▸ Exercise instructions
Go through the material below and copy out every line that contains the string "kern".

** Start of Materials provided **

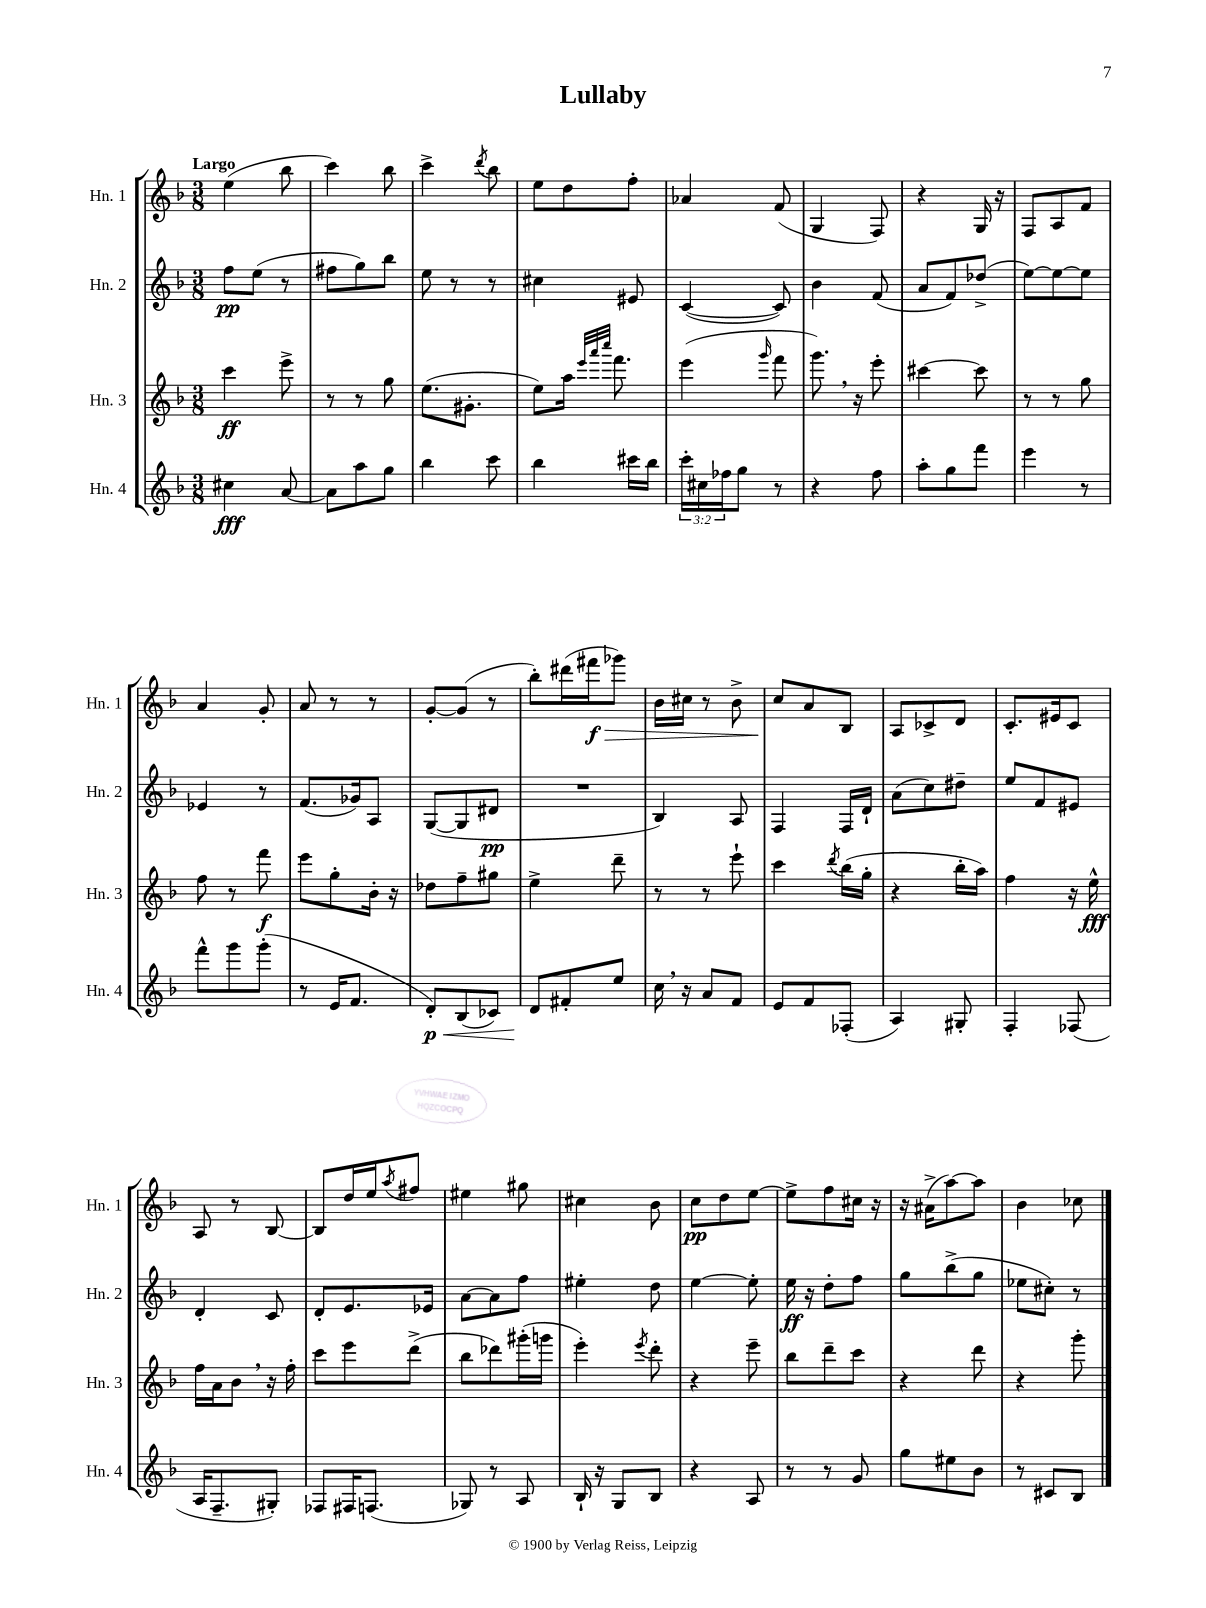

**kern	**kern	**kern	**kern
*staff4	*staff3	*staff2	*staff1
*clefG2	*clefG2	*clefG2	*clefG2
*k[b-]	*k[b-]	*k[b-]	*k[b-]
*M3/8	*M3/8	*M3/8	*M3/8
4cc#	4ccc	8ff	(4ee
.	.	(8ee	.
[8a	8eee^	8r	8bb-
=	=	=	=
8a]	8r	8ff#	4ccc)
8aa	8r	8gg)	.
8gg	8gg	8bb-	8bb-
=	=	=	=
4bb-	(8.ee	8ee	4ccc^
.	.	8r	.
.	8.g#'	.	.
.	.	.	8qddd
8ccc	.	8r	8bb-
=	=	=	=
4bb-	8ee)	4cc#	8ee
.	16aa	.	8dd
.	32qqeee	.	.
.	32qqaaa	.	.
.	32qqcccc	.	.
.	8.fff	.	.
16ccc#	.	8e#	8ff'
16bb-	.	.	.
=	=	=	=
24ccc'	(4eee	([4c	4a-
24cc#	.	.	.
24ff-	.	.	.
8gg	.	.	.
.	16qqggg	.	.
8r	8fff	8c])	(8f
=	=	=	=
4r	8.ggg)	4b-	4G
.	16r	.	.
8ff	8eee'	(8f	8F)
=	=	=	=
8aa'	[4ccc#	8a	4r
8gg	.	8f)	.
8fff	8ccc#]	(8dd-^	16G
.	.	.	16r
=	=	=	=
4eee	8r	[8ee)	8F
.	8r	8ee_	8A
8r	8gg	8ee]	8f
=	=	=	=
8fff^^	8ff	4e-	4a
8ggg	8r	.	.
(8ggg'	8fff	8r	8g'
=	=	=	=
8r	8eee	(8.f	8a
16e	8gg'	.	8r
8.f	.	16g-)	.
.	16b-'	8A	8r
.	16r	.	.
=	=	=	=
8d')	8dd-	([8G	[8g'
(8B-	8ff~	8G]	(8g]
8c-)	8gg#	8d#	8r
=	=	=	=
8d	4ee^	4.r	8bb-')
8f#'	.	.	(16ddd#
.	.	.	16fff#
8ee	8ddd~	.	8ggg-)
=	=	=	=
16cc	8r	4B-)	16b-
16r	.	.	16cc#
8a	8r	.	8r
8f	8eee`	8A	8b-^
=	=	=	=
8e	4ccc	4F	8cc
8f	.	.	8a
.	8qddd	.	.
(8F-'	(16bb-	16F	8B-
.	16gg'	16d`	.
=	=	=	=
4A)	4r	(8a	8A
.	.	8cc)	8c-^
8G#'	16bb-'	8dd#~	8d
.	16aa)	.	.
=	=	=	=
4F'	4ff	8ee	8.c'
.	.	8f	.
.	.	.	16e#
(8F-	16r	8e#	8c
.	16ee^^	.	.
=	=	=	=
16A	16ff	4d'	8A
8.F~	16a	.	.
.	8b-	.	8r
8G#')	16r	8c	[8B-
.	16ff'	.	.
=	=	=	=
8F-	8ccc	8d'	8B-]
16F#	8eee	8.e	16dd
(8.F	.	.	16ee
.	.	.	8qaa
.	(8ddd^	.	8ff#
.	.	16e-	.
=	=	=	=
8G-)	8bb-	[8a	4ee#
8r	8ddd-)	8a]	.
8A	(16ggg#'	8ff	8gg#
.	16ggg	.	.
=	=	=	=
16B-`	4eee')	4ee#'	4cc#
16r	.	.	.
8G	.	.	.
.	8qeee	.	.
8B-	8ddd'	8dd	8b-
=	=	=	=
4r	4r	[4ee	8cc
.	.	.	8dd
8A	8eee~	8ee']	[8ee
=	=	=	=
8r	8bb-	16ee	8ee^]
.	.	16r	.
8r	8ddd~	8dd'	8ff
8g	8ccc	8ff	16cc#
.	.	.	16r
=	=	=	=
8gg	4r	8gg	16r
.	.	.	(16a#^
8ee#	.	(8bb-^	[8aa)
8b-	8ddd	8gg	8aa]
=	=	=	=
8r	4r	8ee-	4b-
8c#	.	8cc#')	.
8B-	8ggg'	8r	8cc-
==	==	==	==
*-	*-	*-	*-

** End of Materials provided **
** Start of Materials provided **

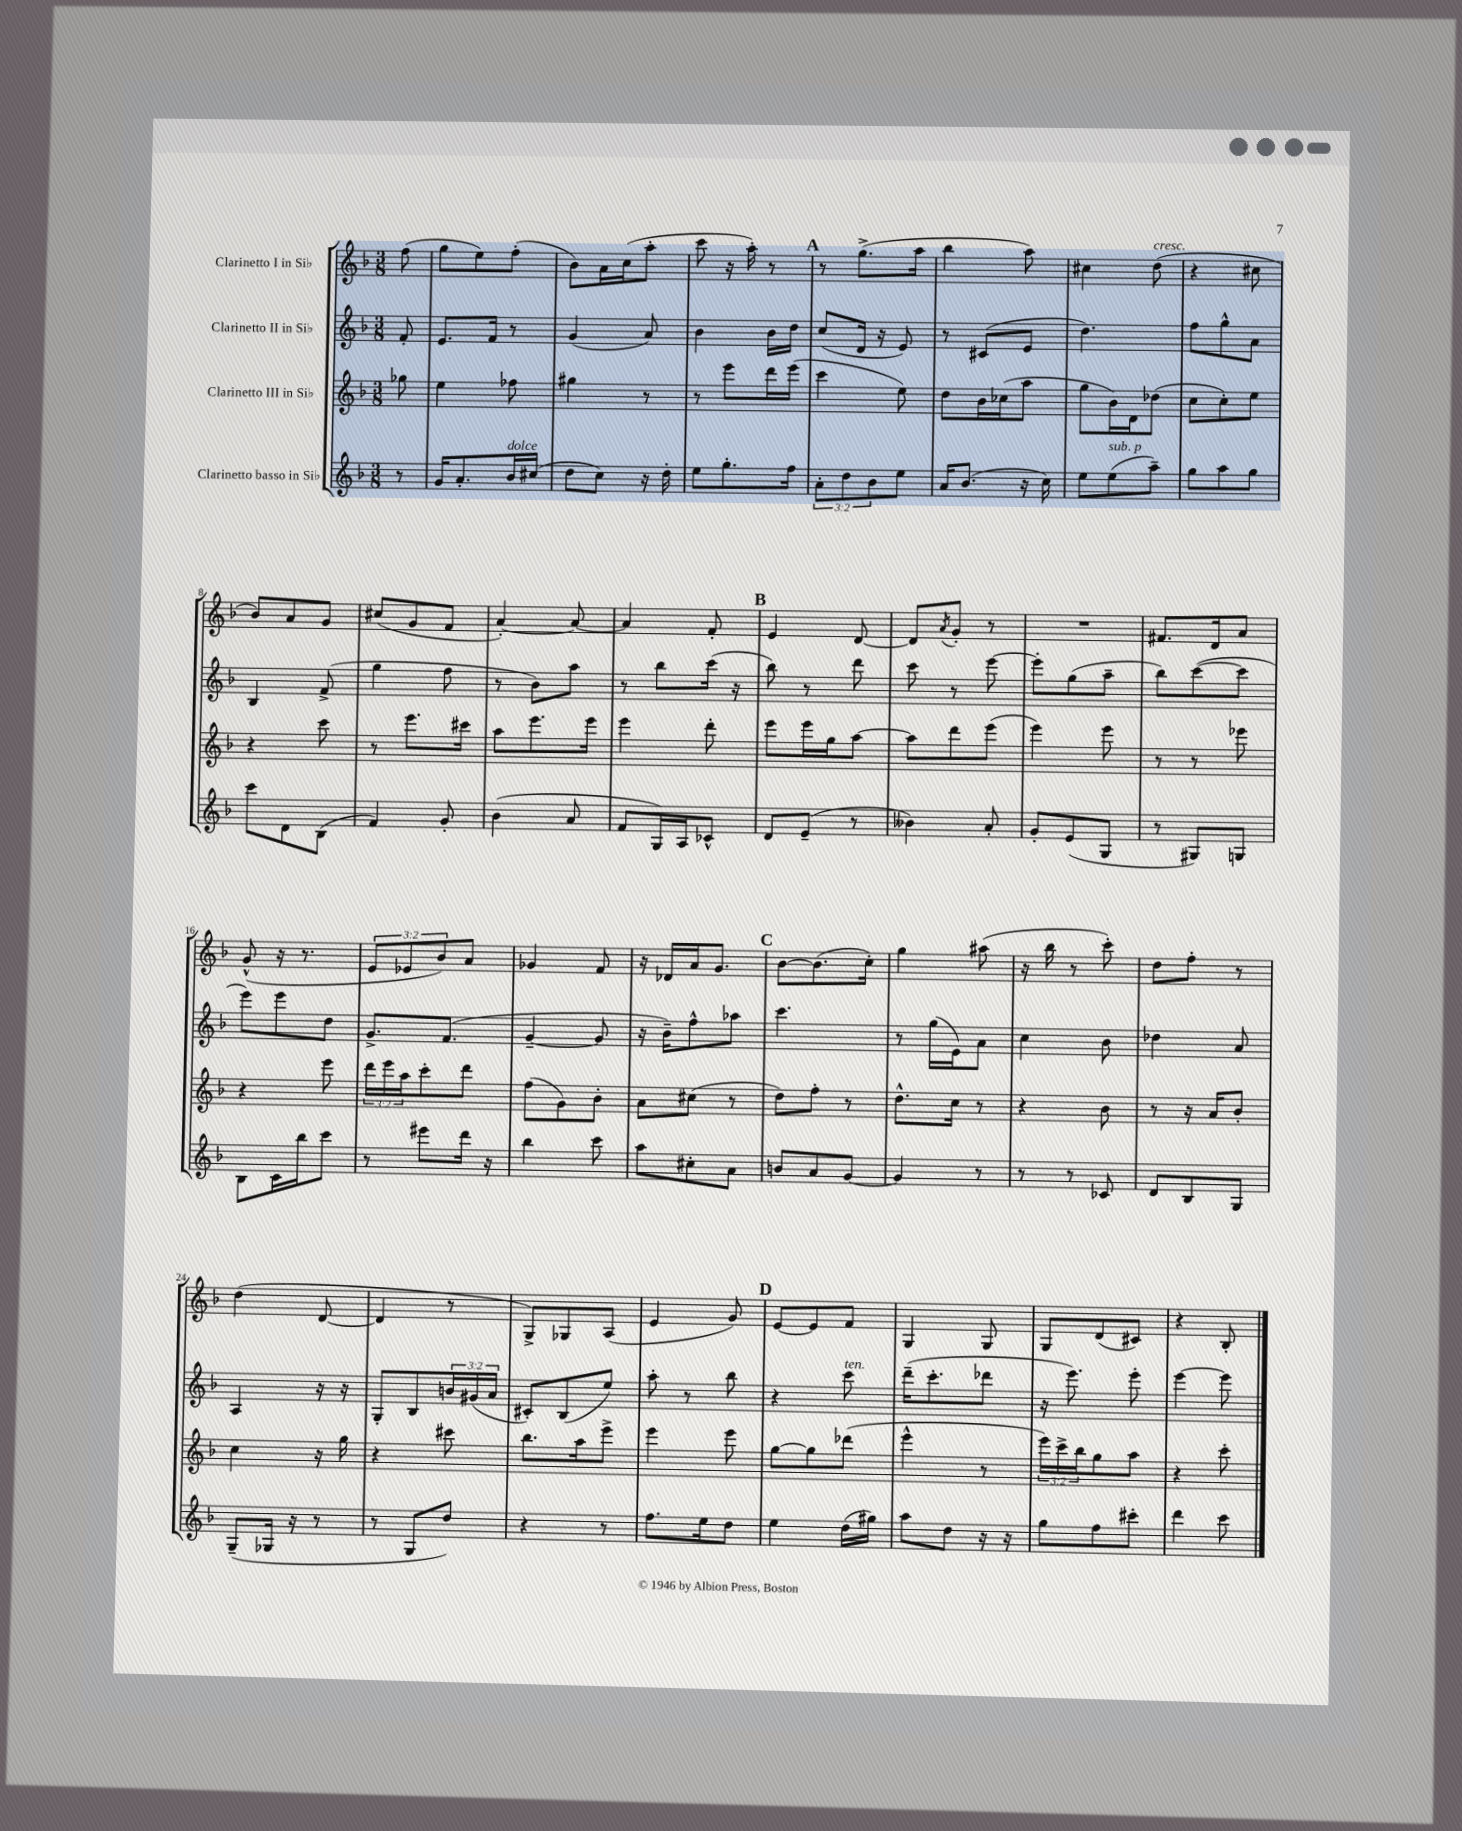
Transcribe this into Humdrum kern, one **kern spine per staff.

** End of Materials provided **

▸ The completed task
**kern	**kern	**kern	**kern
Transcribe this into Humdrum kern, one **kern spine per staff.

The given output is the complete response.